Stored items ->
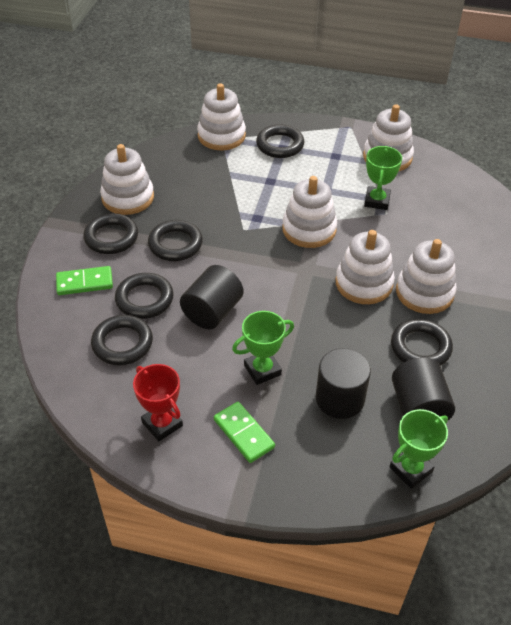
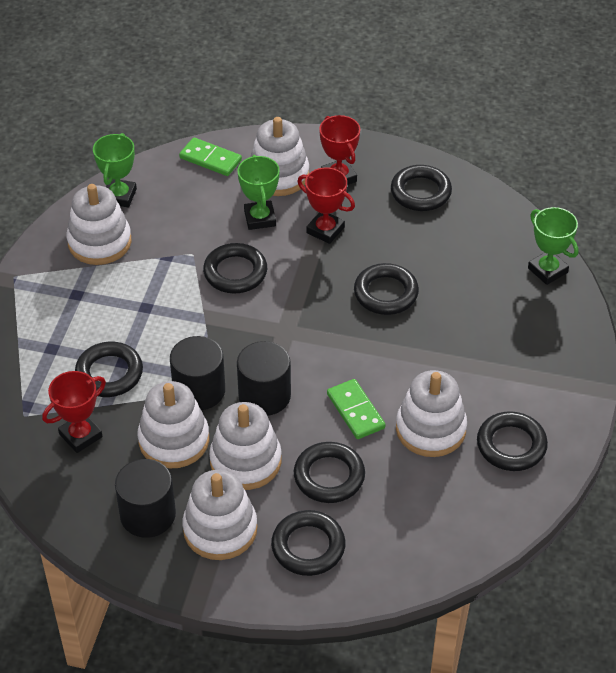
black ring: 6 -> 7
red trophy: 1 -> 3

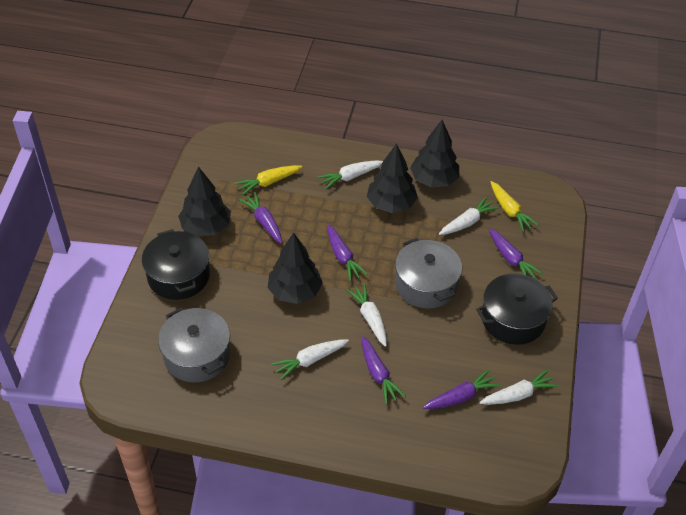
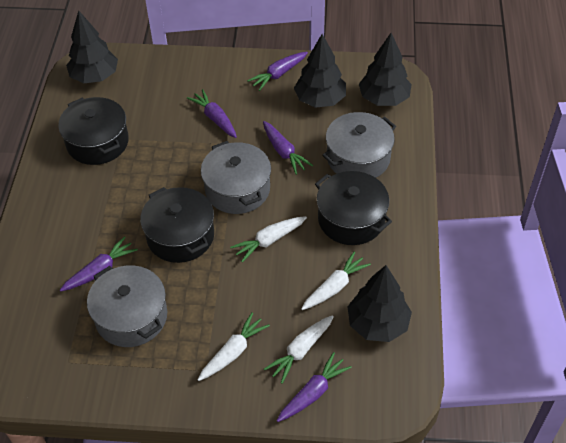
black pot: 2 -> 3
grey pot: 2 -> 3
white carrot: 5 -> 4
yellow carrot: 2 -> 0

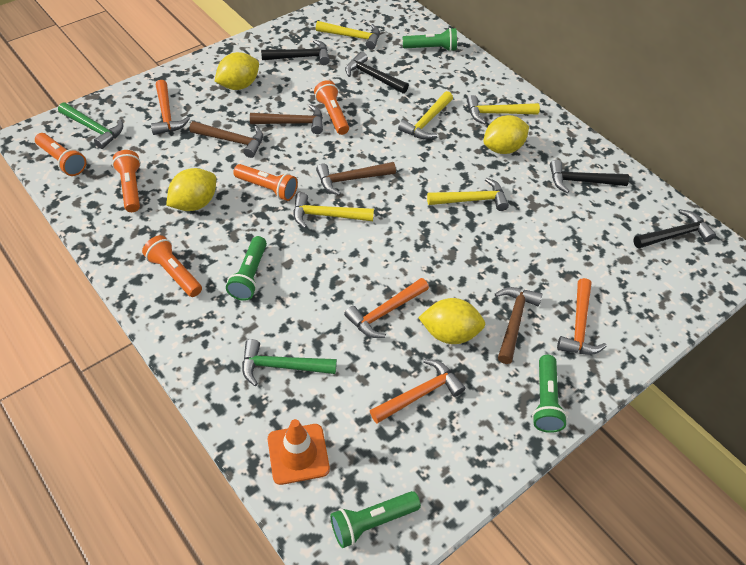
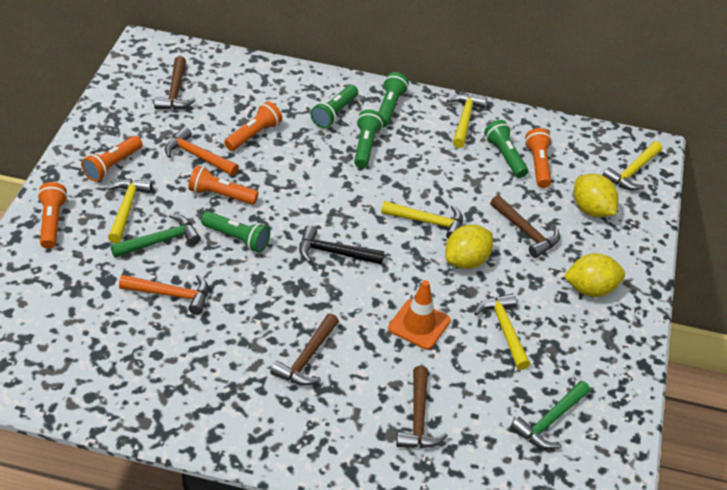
black hammer: 4 -> 1
green flashlight: 4 -> 5
orange hammer: 4 -> 2
yellow lemon: 4 -> 3

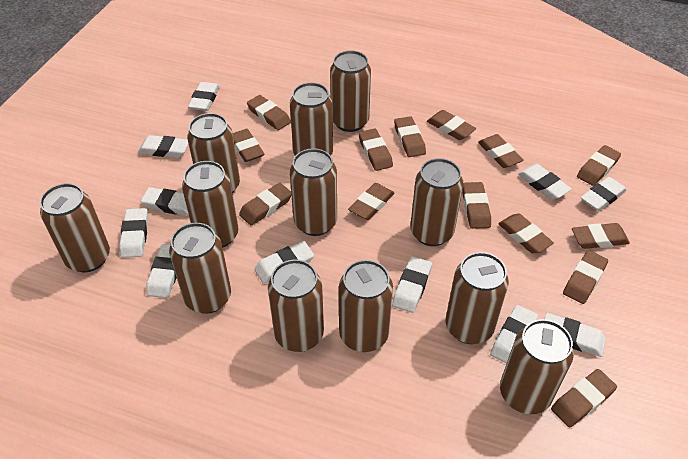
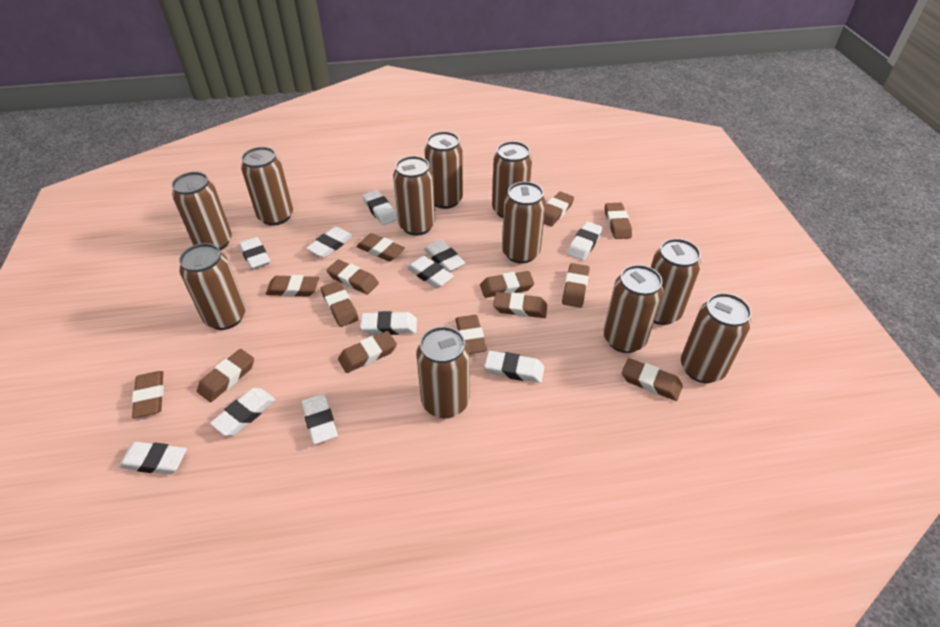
brown can: 12 -> 11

WHAT TO PRODUCE ->
Make a copy of each line in the records above that has the word "black".

YOUR RESPONSE ->
black ring: 6 -> 7
black pot: 2 -> 3
black hammer: 4 -> 1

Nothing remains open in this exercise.